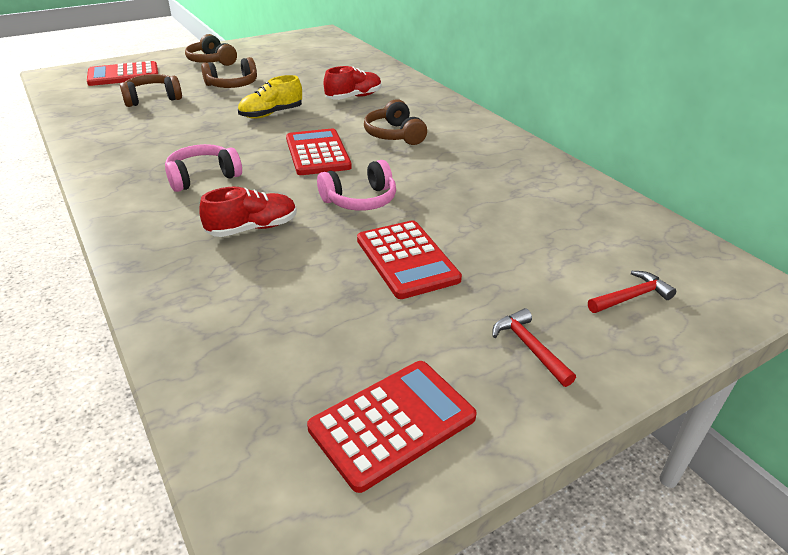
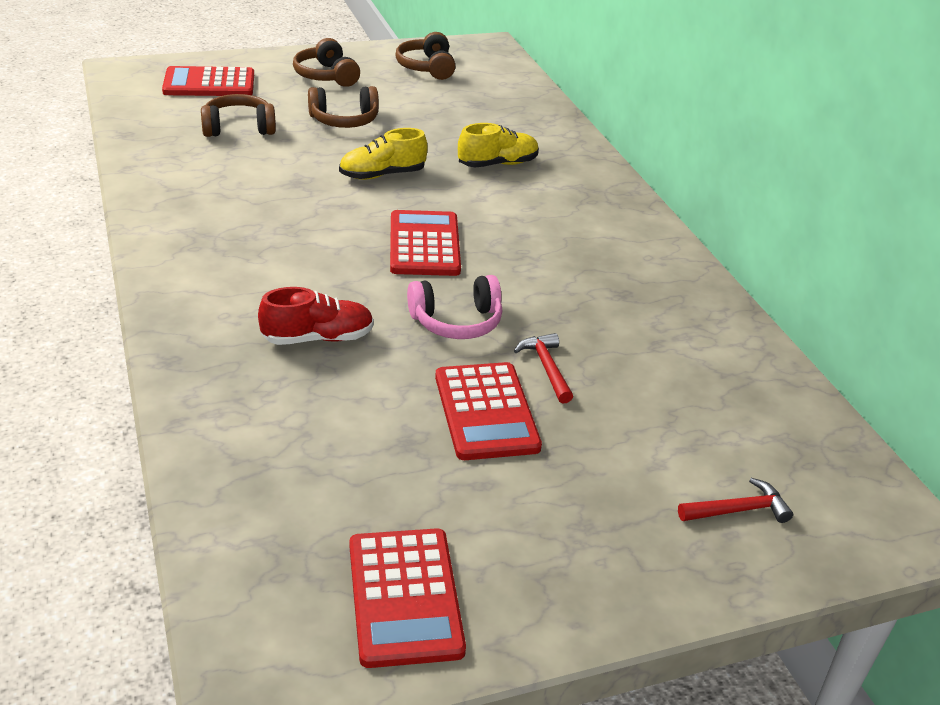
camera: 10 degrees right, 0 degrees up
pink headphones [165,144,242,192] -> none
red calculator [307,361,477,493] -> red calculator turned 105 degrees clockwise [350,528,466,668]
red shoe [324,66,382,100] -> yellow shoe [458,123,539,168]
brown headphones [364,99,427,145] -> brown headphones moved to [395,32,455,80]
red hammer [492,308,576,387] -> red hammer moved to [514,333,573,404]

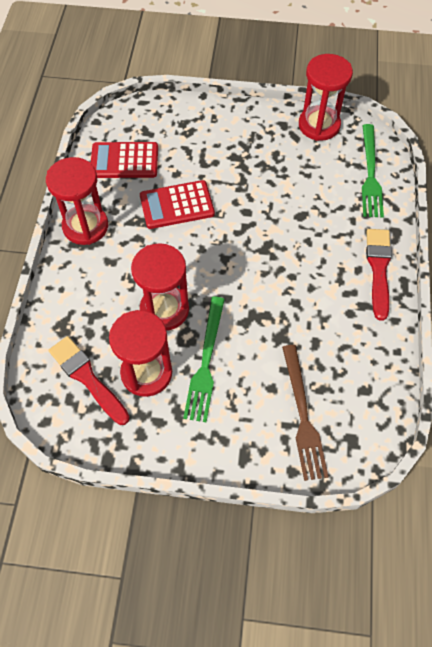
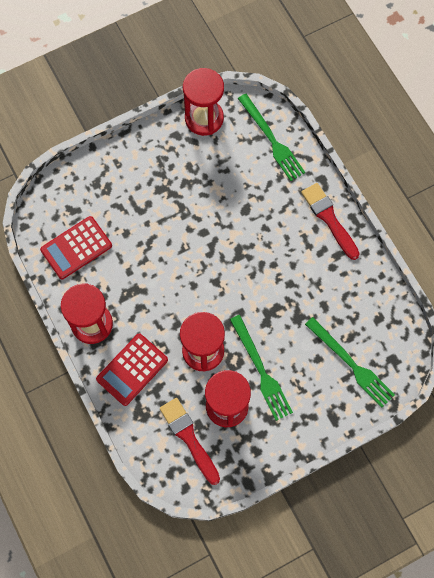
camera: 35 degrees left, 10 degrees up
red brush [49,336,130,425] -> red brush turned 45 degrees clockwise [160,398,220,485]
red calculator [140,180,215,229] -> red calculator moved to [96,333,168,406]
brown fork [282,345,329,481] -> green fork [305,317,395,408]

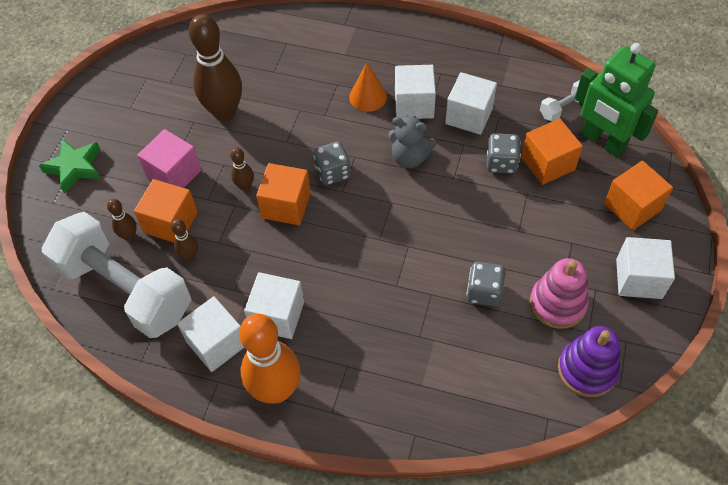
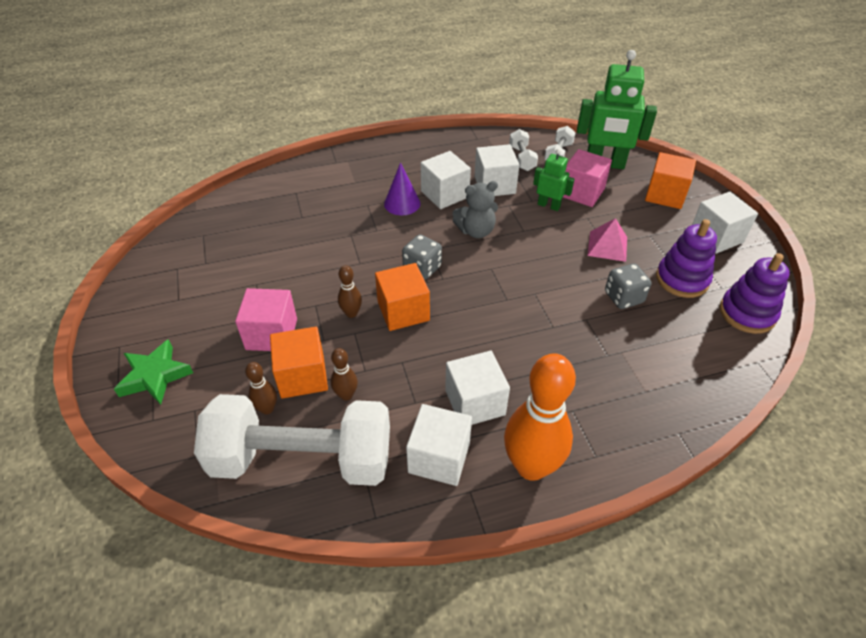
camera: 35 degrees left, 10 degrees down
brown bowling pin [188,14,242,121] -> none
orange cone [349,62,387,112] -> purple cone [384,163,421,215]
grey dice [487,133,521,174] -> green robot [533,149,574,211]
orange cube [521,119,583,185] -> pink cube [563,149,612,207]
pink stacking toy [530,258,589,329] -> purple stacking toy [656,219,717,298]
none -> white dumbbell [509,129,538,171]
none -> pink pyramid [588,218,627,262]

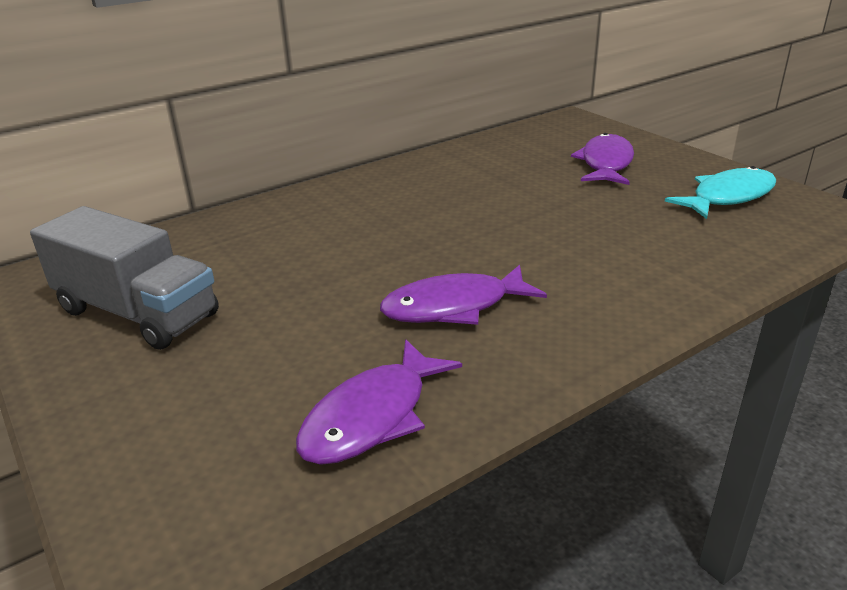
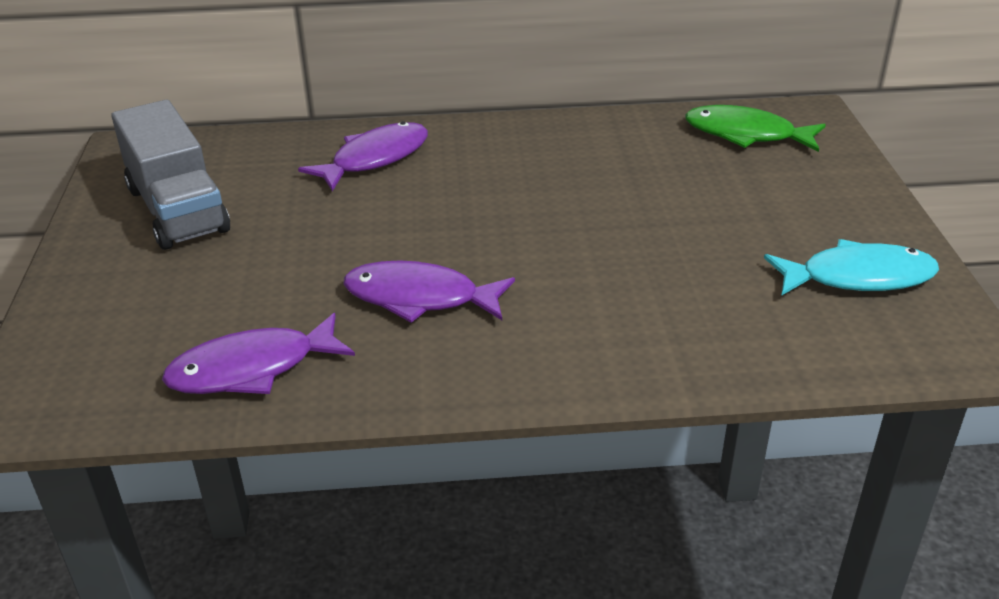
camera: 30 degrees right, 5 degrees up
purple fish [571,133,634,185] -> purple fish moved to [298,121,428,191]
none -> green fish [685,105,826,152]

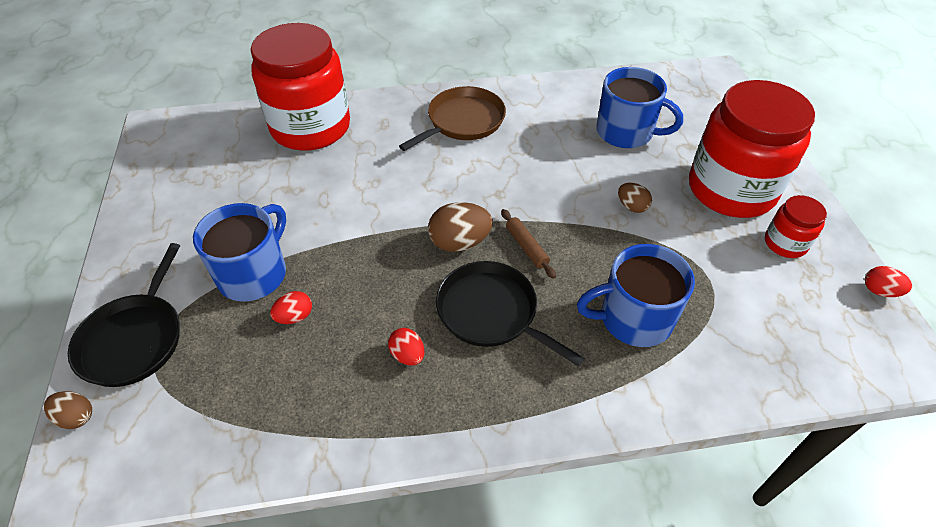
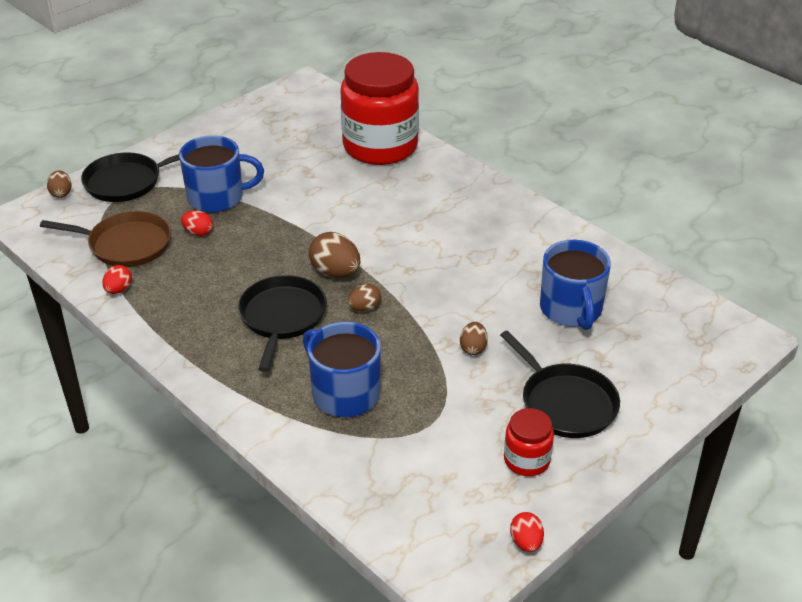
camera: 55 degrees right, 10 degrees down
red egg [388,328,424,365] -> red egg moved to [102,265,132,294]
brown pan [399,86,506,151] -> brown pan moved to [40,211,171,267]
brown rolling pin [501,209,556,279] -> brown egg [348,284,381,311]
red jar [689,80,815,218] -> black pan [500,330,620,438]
===
(Exercise directions) Find how many lines of the preceding data contain "turned", and answer with that number only.

(Exercise answer) 2